Problem |
Only one number is wanted: the count of lines in the records below that hold the word "pink".

Scene images with change listings:
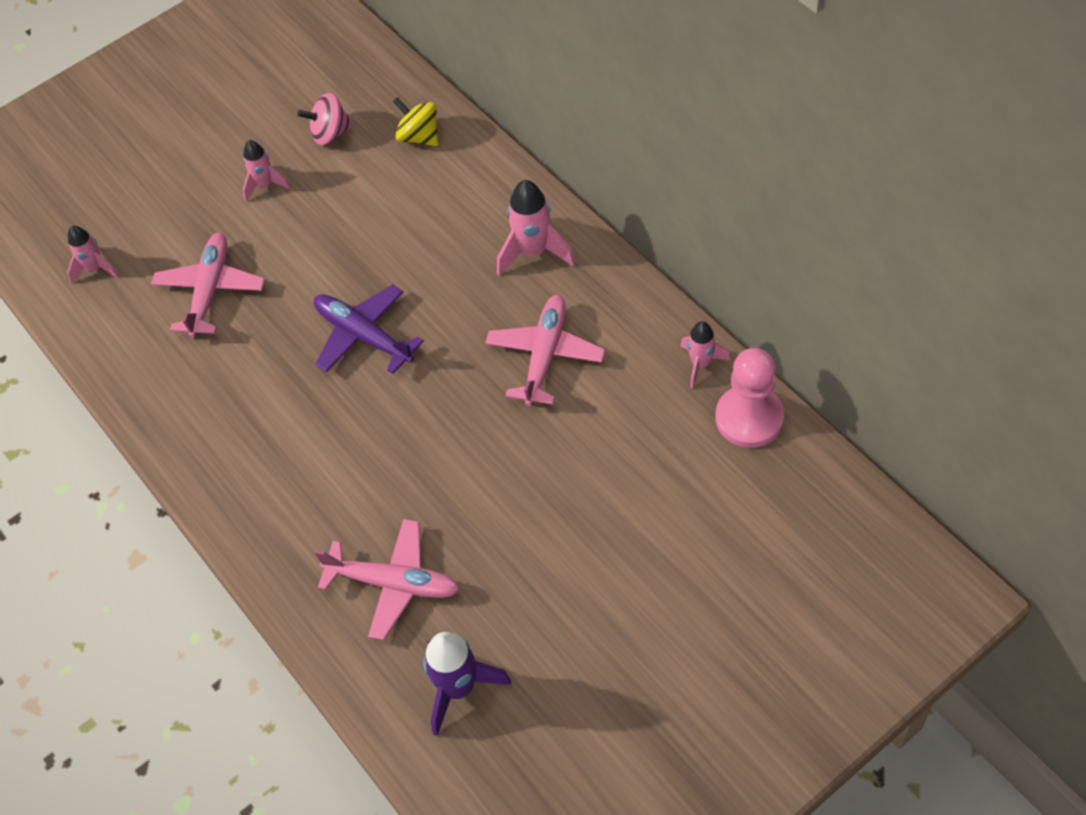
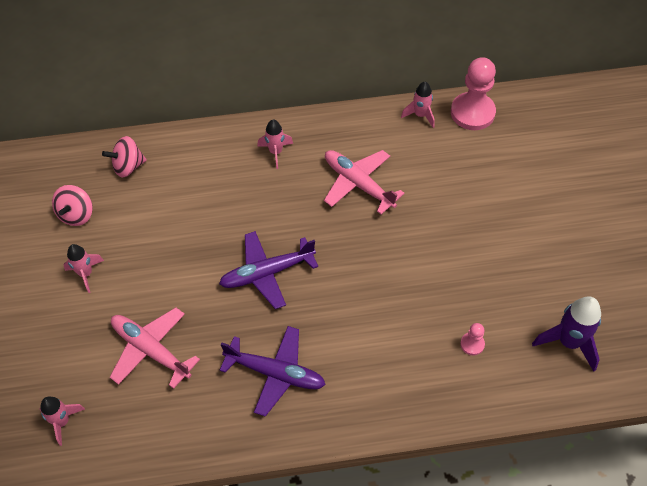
camera: 65 degrees left, 0 degrees up
(245, 411) = (275, 373): none -> purple plane
(393, 583) = (472, 344): pink plane -> pink pawn
(419, 136) = (128, 166): yellow spinning top -> pink spinning top
(533, 252) = (276, 152): pink rocket -> pink rocket, size x0.63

Response |
3